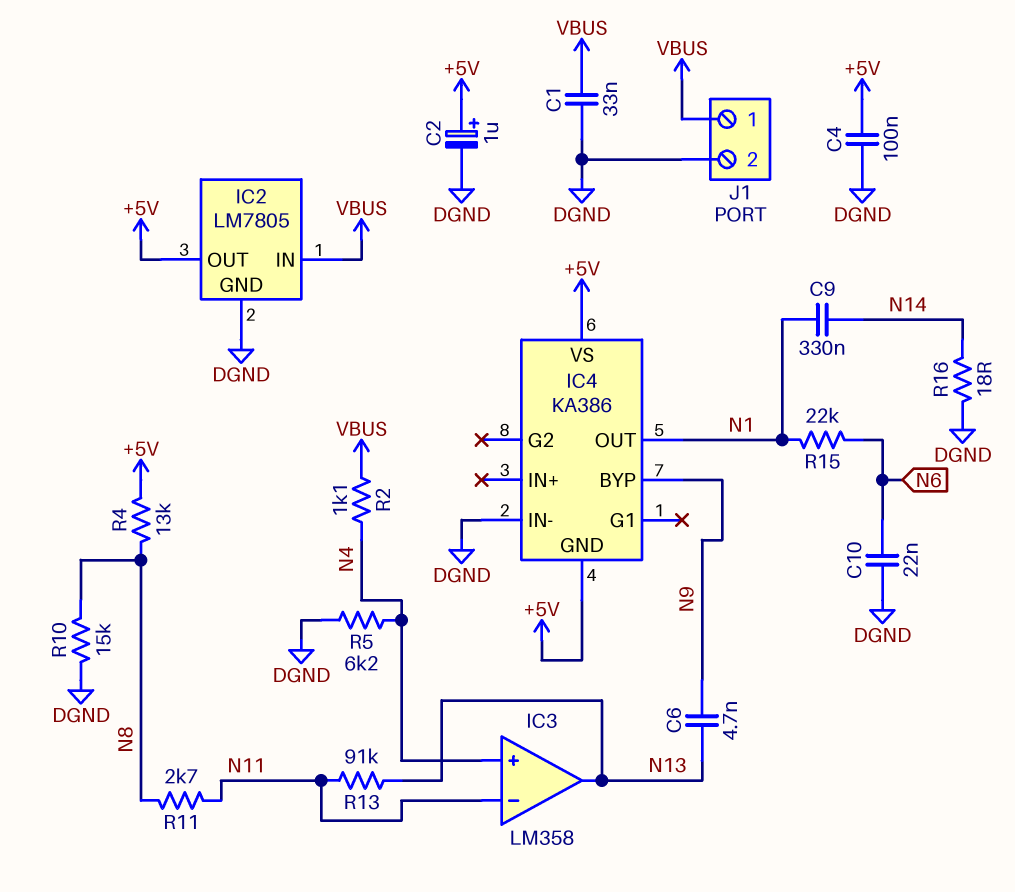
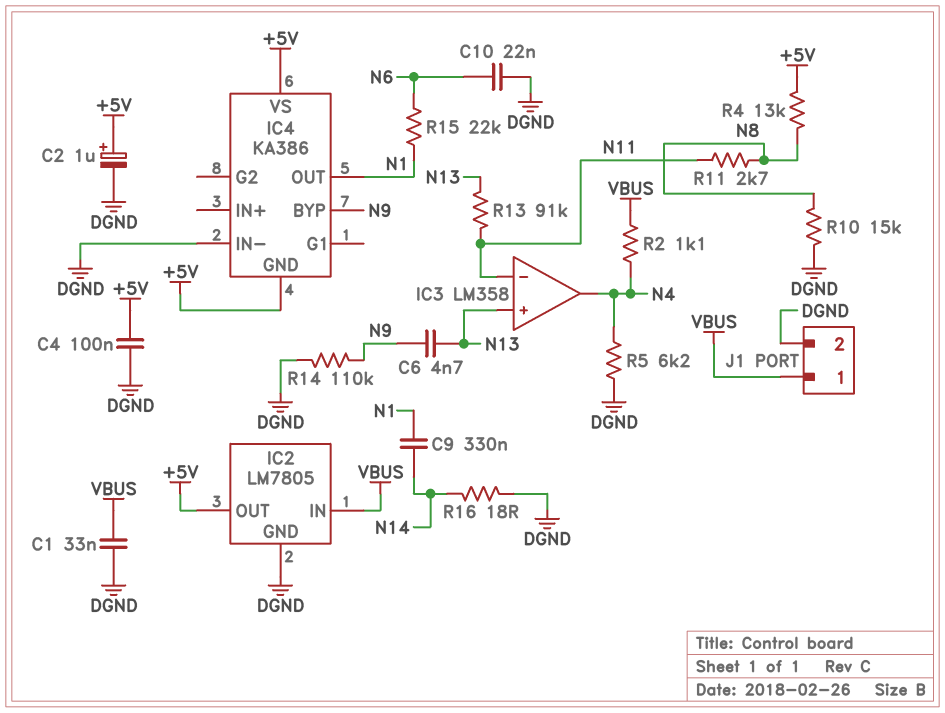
IC3 pin in+: N4 -> N13
IC3 pin out: N13 -> N4
R14: none -> 110k (DGND, N9)

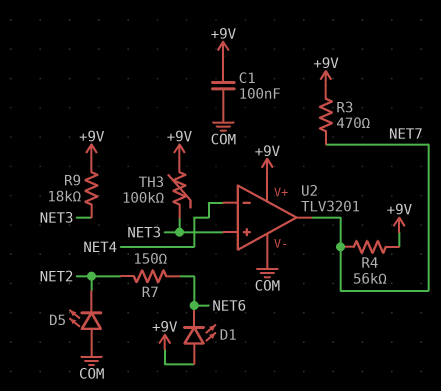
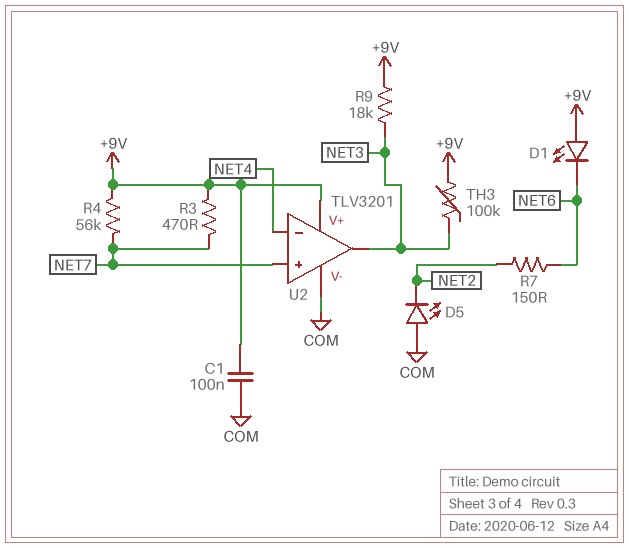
U2 pin in+: NET3 -> NET7
U2 pin out: NET7 -> NET3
* * *
» **Work to complete**
With the pictures left out, transcribe the material exactly.

» **Solution to this task**
IC3 pin in+: N4 -> N13
IC3 pin out: N13 -> N4
R14: none -> 110k (DGND, N9)

U2 pin in+: NET3 -> NET7
U2 pin out: NET7 -> NET3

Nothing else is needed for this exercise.